Your assignment ->
Line by line, restate the material word for word, omitting any image.

Available data ->
----------------------------------------

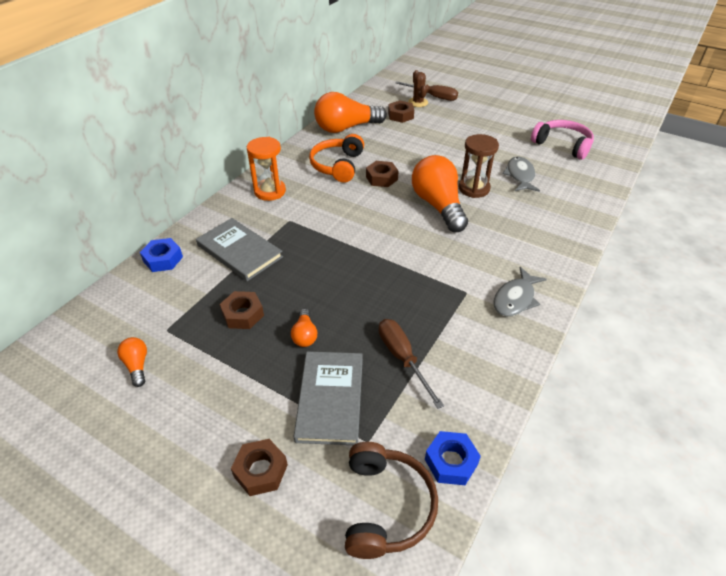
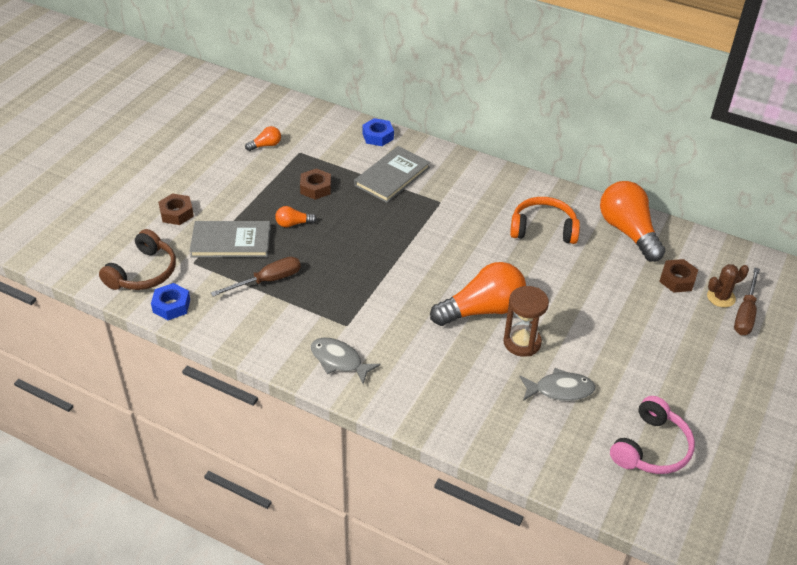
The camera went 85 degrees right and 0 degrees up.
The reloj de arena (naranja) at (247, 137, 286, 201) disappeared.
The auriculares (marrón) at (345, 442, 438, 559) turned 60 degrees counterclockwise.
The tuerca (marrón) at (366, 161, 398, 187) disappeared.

----------------------------------------

Result of the task ->
The camera went 85 degrees right and 0 degrees up.
The reloj de arena (naranja) at (247, 137, 286, 201) disappeared.
The auriculares (marrón) at (345, 442, 438, 559) turned 60 degrees counterclockwise.
The tuerca (marrón) at (366, 161, 398, 187) disappeared.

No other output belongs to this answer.